» **What the task asks**
Would you transcribe the listing that follows, character for character, and omit its images?

(Data section begins)

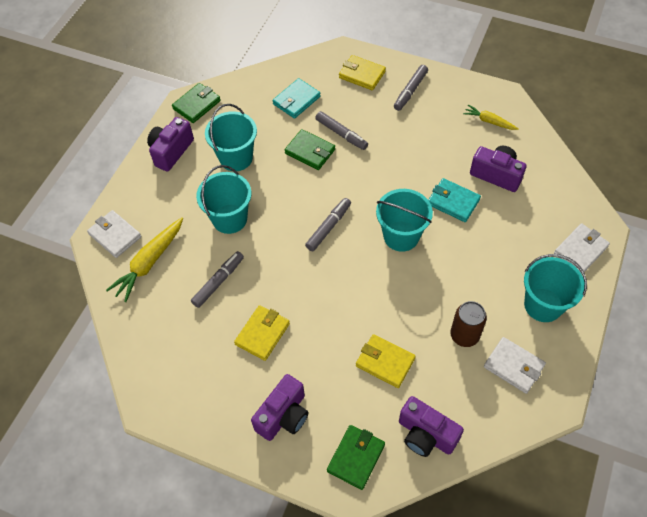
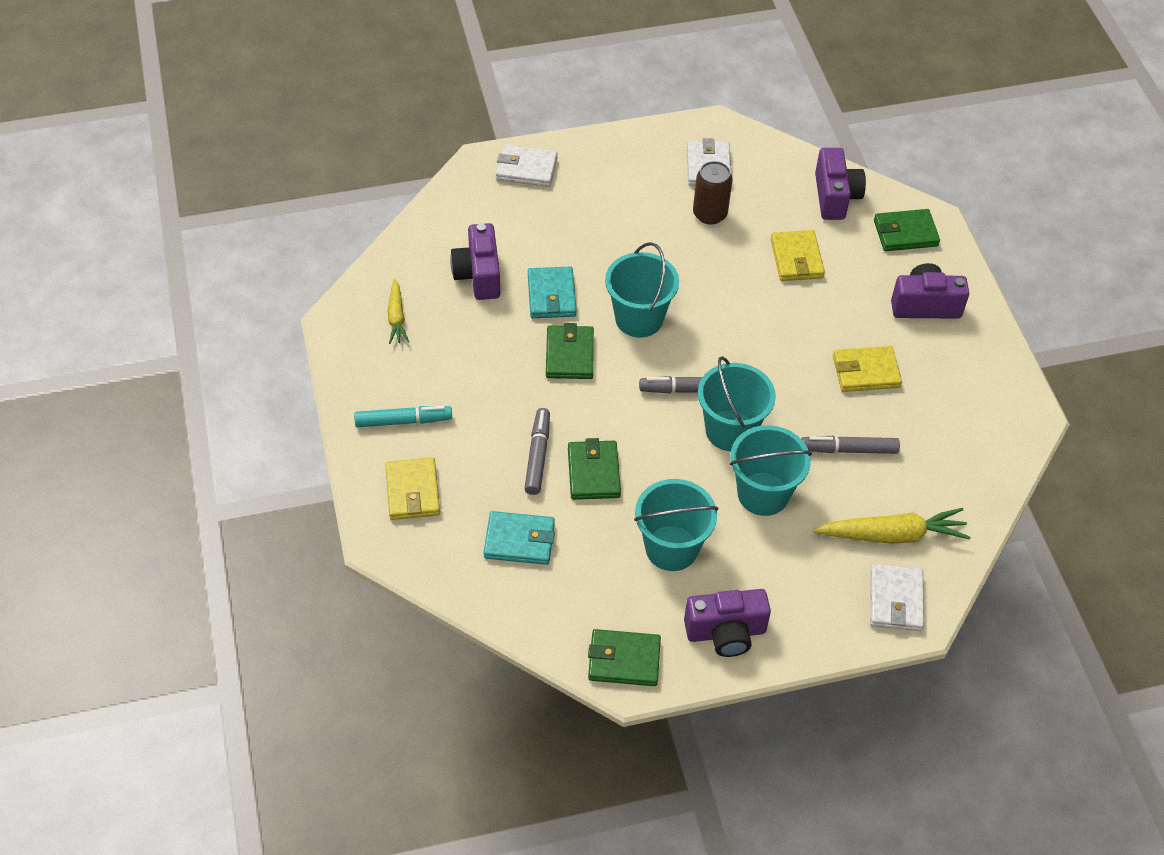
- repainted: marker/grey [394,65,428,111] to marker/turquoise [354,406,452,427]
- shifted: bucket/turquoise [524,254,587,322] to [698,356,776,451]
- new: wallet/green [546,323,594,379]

(Data section ends)

» **Solution below**
- repainted: marker/grey [394,65,428,111] to marker/turquoise [354,406,452,427]
- shifted: bucket/turquoise [524,254,587,322] to [698,356,776,451]
- new: wallet/green [546,323,594,379]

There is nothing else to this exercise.